== MATERIAL PROVIDED ==

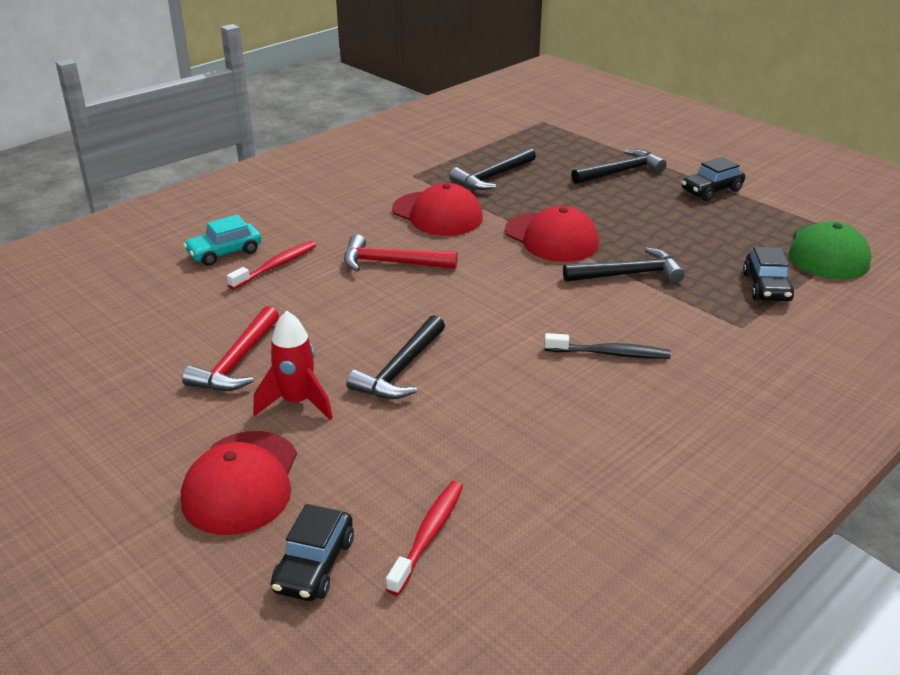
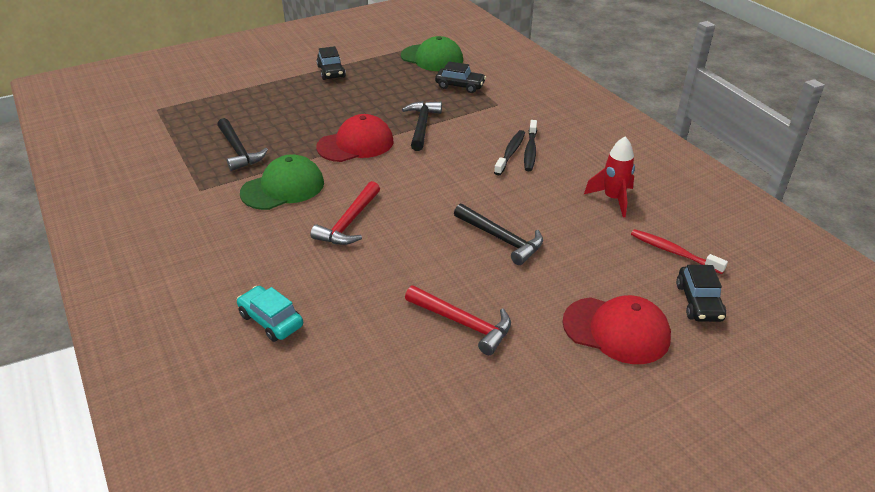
camera: 75 degrees left, 5 degrees up
(224, 252) = (271, 320): turquoise car -> turquoise car turned 150 degrees clockwise
(276, 266) = (317, 288): red toothbrush -> none
(297, 402) = (528, 294): red rocket -> red rocket (613, 199)
(314, 565) = (699, 302): black car -> black car turned 60 degrees clockwise
(437, 214) = (283, 188): red cap -> green cap
(620, 172) = (277, 96): black hammer -> none
(628, 371) = (530, 150): none -> black toothbrush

== YOUR OBJECTIVE ==
The records above must be repeated in full and exactly, but without any of the pictures.

== RESULT FOR THIS TASK ==
camera: 75 degrees left, 5 degrees up
(224, 252) = (271, 320): turquoise car -> turquoise car turned 150 degrees clockwise
(276, 266) = (317, 288): red toothbrush -> none
(297, 402) = (528, 294): red rocket -> red rocket (613, 199)
(314, 565) = (699, 302): black car -> black car turned 60 degrees clockwise
(437, 214) = (283, 188): red cap -> green cap
(620, 172) = (277, 96): black hammer -> none
(628, 371) = (530, 150): none -> black toothbrush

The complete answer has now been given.